**Work request**
Please, in the data that follows, copy exactly the lines from the line with "BAT3: 6V (plus" through the last one, both included. Do not include pictures.

**Task input**
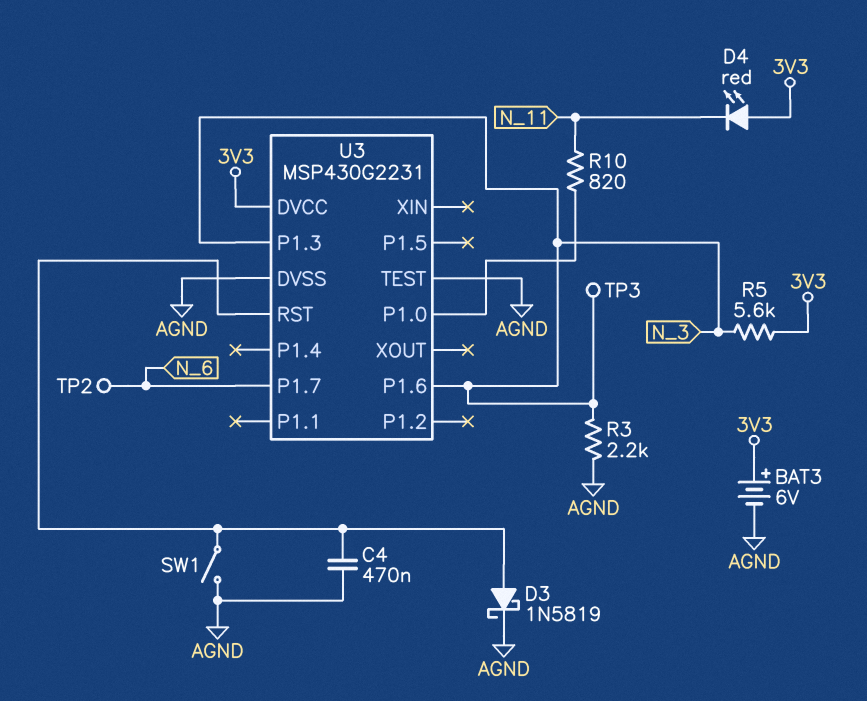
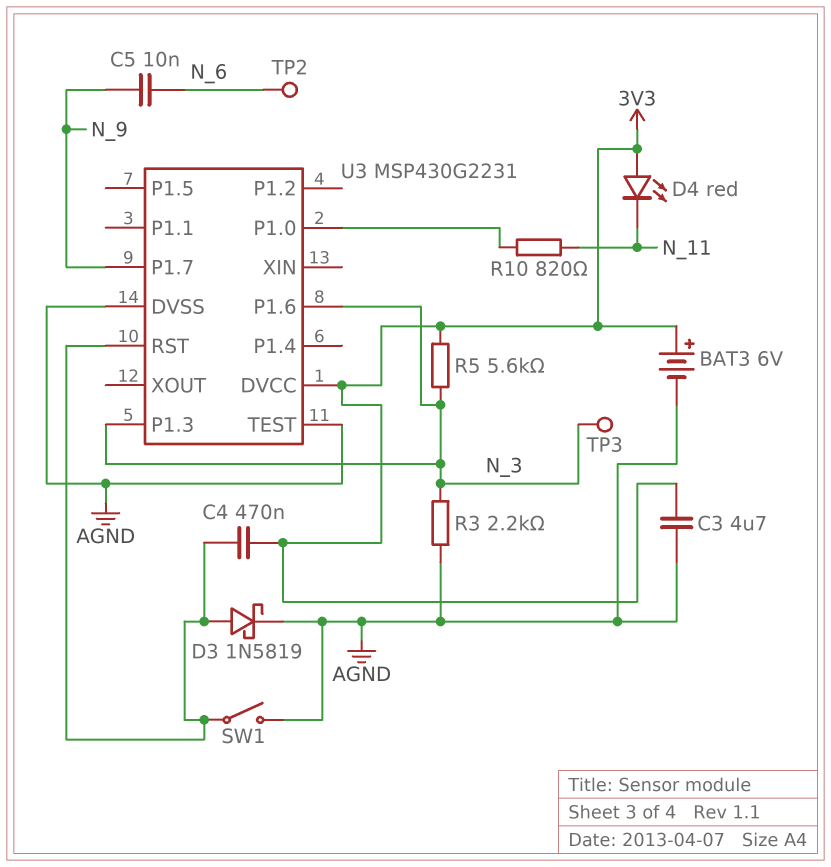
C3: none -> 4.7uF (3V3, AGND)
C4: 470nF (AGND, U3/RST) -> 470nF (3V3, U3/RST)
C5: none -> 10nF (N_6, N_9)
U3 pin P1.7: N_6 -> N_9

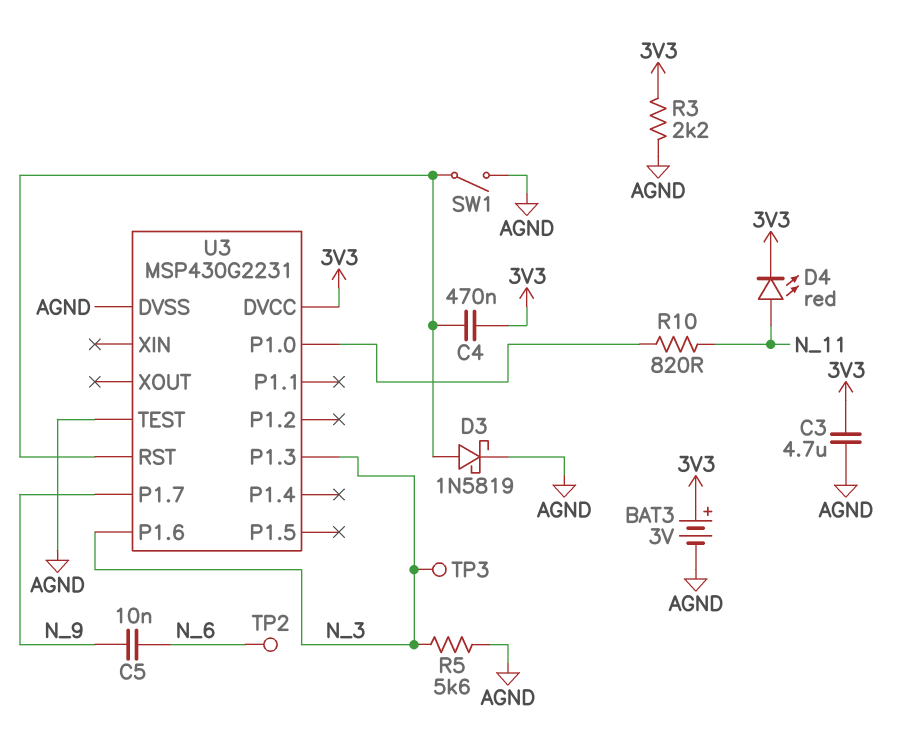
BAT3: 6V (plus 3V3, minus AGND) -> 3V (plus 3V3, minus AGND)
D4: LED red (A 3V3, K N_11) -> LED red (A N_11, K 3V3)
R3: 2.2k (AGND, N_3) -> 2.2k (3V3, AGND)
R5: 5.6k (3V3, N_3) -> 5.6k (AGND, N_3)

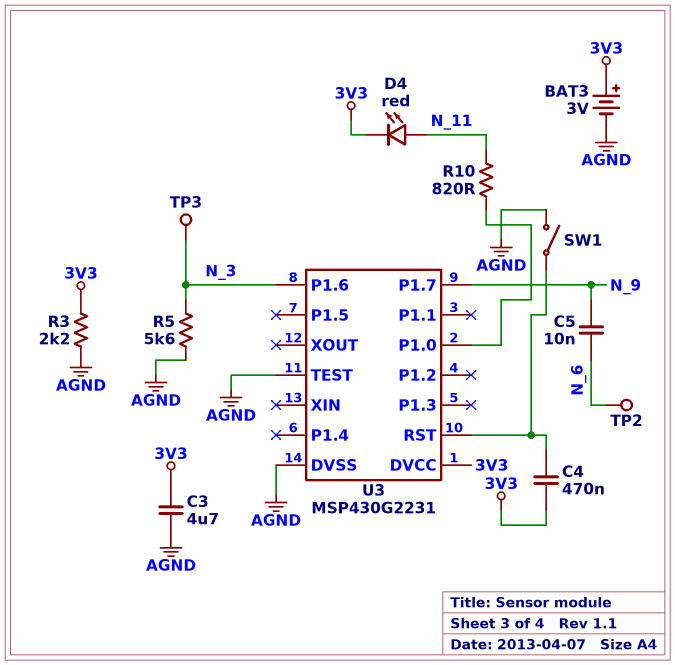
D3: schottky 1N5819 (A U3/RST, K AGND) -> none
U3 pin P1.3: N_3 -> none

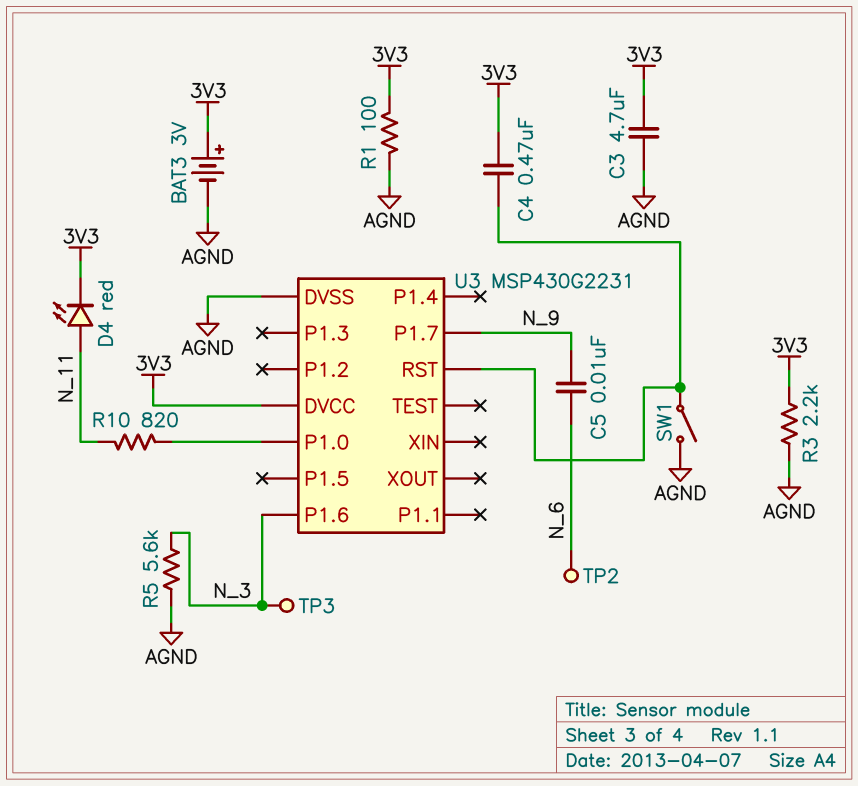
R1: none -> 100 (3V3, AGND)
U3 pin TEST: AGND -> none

**Task response**
BAT3: 6V (plus 3V3, minus AGND) -> 3V (plus 3V3, minus AGND)
D4: LED red (A 3V3, K N_11) -> LED red (A N_11, K 3V3)
R3: 2.2k (AGND, N_3) -> 2.2k (3V3, AGND)
R5: 5.6k (3V3, N_3) -> 5.6k (AGND, N_3)

D3: schottky 1N5819 (A U3/RST, K AGND) -> none
U3 pin P1.3: N_3 -> none

R1: none -> 100 (3V3, AGND)
U3 pin TEST: AGND -> none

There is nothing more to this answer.